Listed entries ->
>>>>

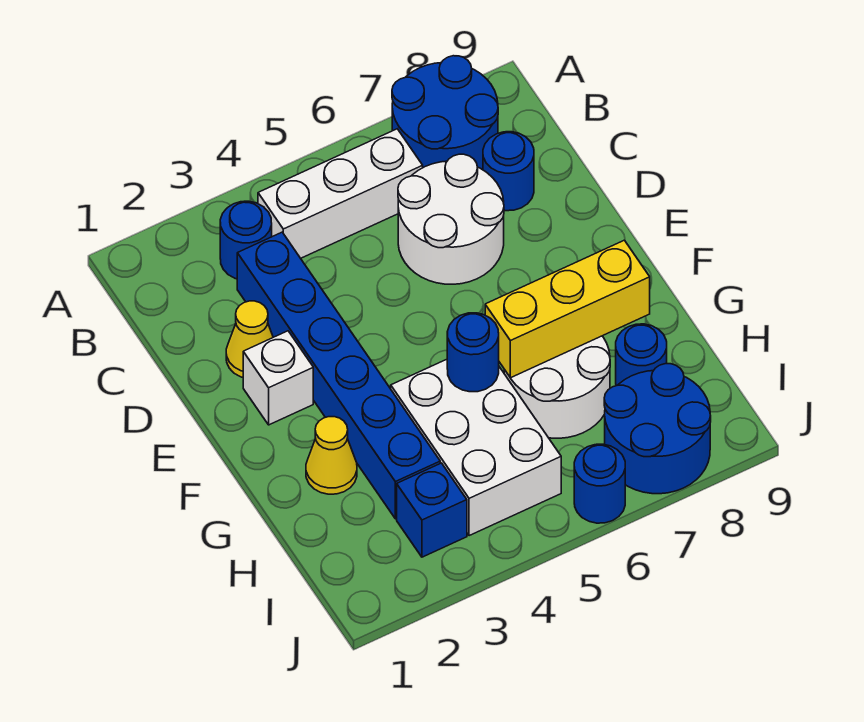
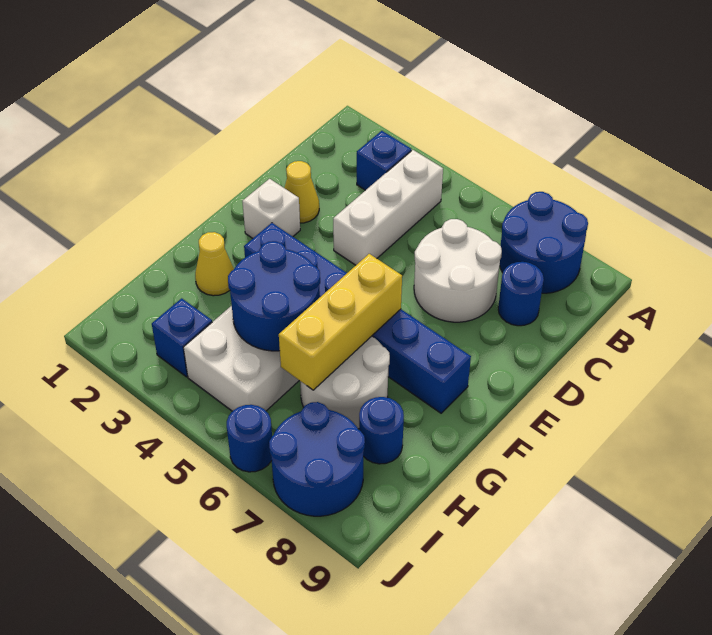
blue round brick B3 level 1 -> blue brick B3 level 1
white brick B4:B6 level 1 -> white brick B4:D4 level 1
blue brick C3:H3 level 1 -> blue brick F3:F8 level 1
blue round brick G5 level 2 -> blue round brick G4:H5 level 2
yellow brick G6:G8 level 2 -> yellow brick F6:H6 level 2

<<<<
>>>>

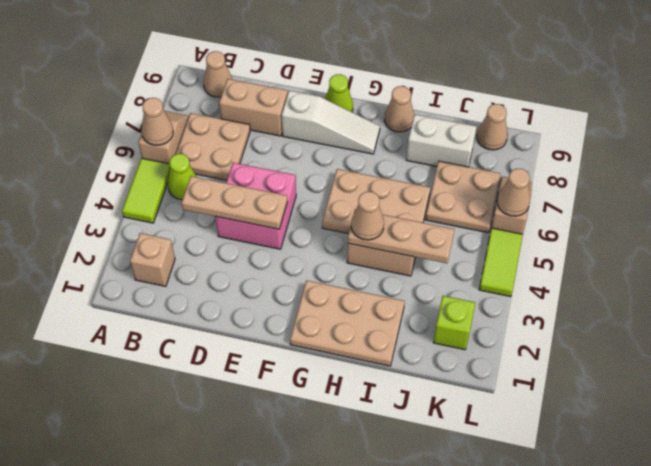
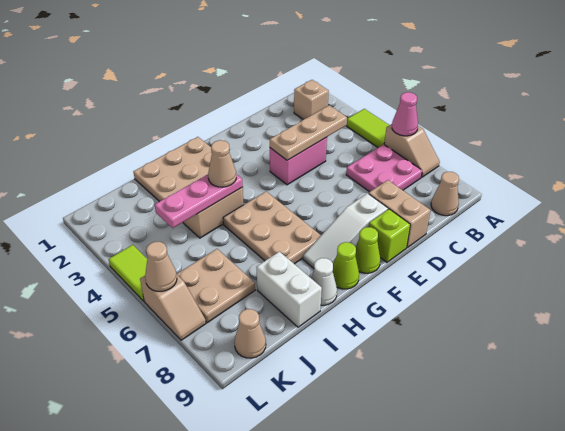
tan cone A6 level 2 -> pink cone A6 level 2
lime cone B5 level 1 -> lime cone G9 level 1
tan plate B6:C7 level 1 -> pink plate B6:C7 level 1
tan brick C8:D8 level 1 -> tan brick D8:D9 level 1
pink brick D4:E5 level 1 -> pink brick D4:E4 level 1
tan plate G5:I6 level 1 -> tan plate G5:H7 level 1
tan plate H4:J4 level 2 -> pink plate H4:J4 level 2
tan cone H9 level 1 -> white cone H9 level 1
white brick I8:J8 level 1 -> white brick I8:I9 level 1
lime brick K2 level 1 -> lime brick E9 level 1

<<<<
>>>>

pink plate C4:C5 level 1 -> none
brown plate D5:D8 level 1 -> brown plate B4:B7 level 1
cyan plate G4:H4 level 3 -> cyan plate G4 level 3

<<<<

Task instructions ->
From the material above, retype precisely the lines between the line holding "tan plate G5:I6" and the line holding "lime brick K2", inclusive, and nothing beyond them.

Answer box ->
tan plate G5:I6 level 1 -> tan plate G5:H7 level 1
tan plate H4:J4 level 2 -> pink plate H4:J4 level 2
tan cone H9 level 1 -> white cone H9 level 1
white brick I8:J8 level 1 -> white brick I8:I9 level 1
lime brick K2 level 1 -> lime brick E9 level 1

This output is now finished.